— Start —
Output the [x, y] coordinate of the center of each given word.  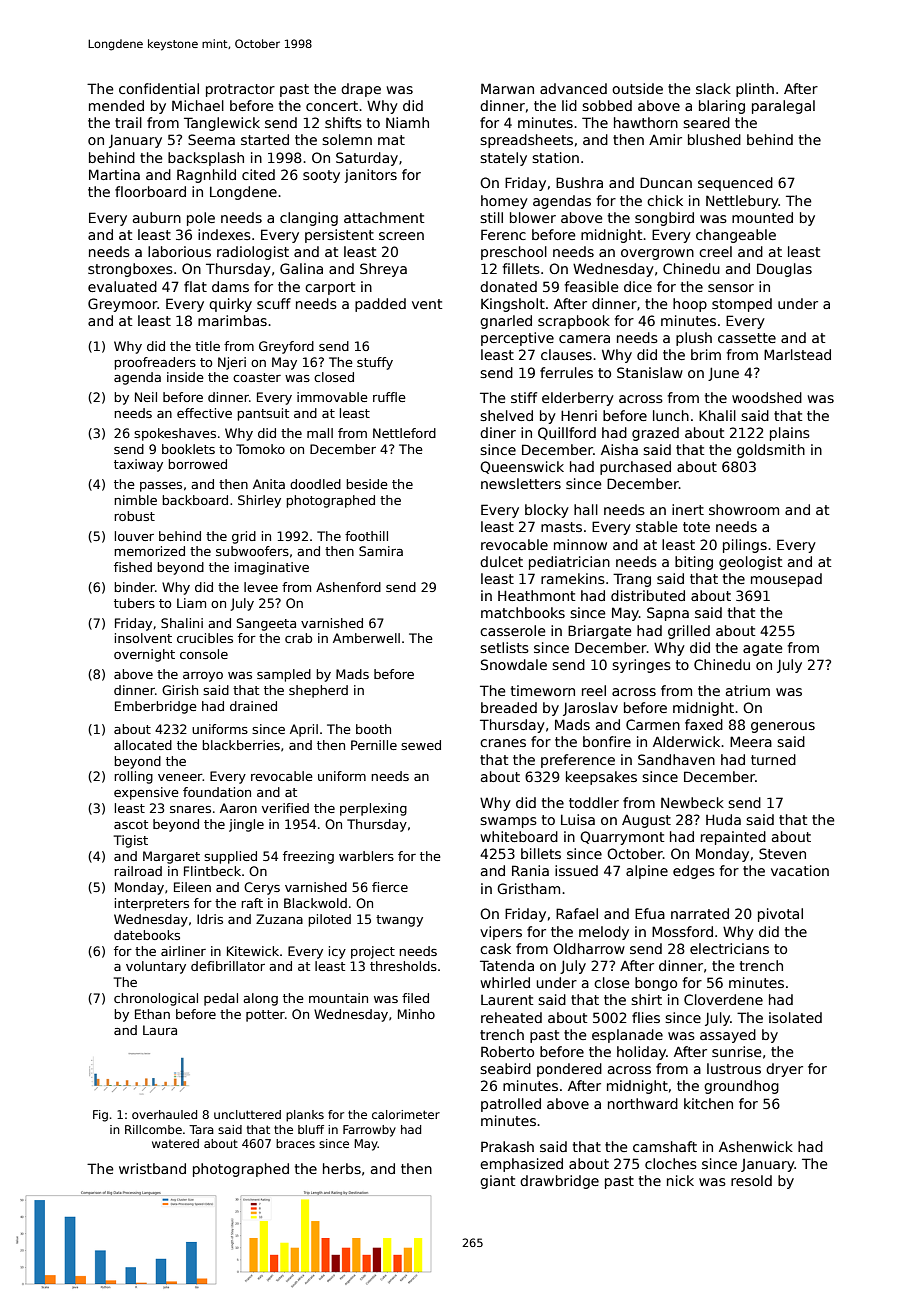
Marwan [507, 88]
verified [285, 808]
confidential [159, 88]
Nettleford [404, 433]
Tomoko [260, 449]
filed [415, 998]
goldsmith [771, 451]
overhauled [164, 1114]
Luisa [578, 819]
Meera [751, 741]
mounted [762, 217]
— End —
_STATED PROBLEM_
Output all of the lines above exactly as they stand, leaving out the pictures.

_ANSWER BELOW_
Output the [x, y] coordinate of the center of each given word.  
Marwan [507, 88]
verified [285, 808]
confidential [159, 88]
Nettleford [404, 433]
Tomoko [260, 449]
filed [415, 998]
goldsmith [771, 451]
overhauled [164, 1114]
Luisa [578, 819]
Meera [751, 741]
mounted [762, 217]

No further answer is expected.